Your answer should hold only the line containing "534 971 615>" and each line that follows it in the listing, copied exactly.

-- RECORDED DATA follows --

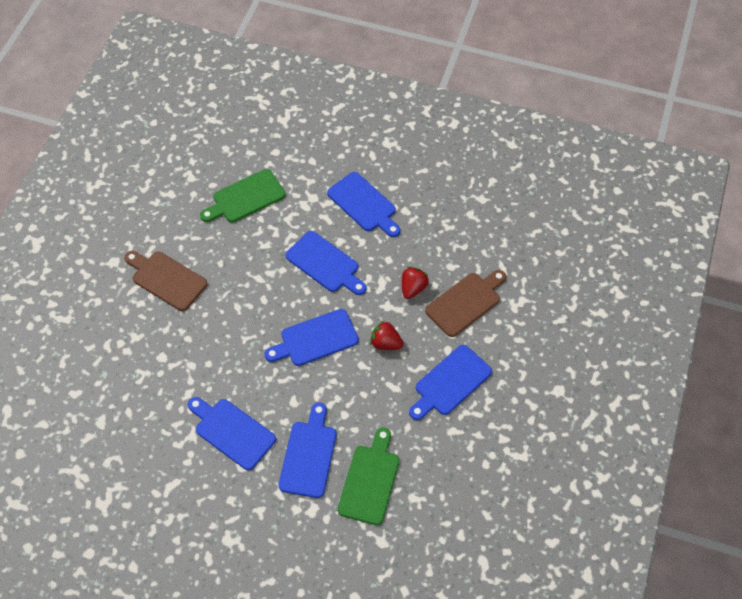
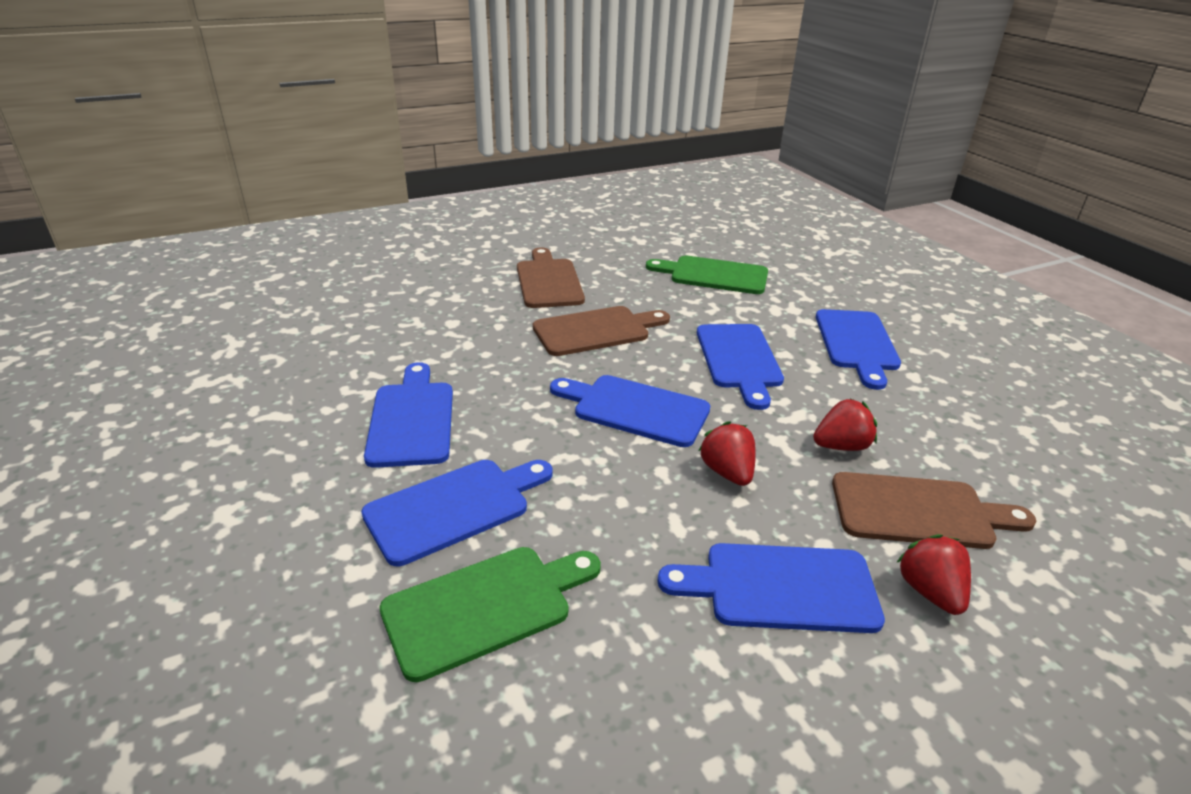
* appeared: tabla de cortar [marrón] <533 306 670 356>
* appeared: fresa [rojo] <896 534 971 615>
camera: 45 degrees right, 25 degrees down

-- RECORDED DATA concluded --

#### OUTPUT:
* appeared: fresa [rojo] <896 534 971 615>
camera: 45 degrees right, 25 degrees down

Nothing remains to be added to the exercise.